Shape position tracking data:
· · ·
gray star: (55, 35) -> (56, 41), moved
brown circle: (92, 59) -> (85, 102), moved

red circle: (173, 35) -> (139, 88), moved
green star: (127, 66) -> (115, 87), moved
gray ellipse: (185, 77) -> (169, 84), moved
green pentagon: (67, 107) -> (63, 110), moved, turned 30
· · ·
What is needed —
Wherever "circle" occurs in the entries above, copy the line it sits on.

Result of the exercise —
brown circle: (92, 59) -> (85, 102), moved
red circle: (173, 35) -> (139, 88), moved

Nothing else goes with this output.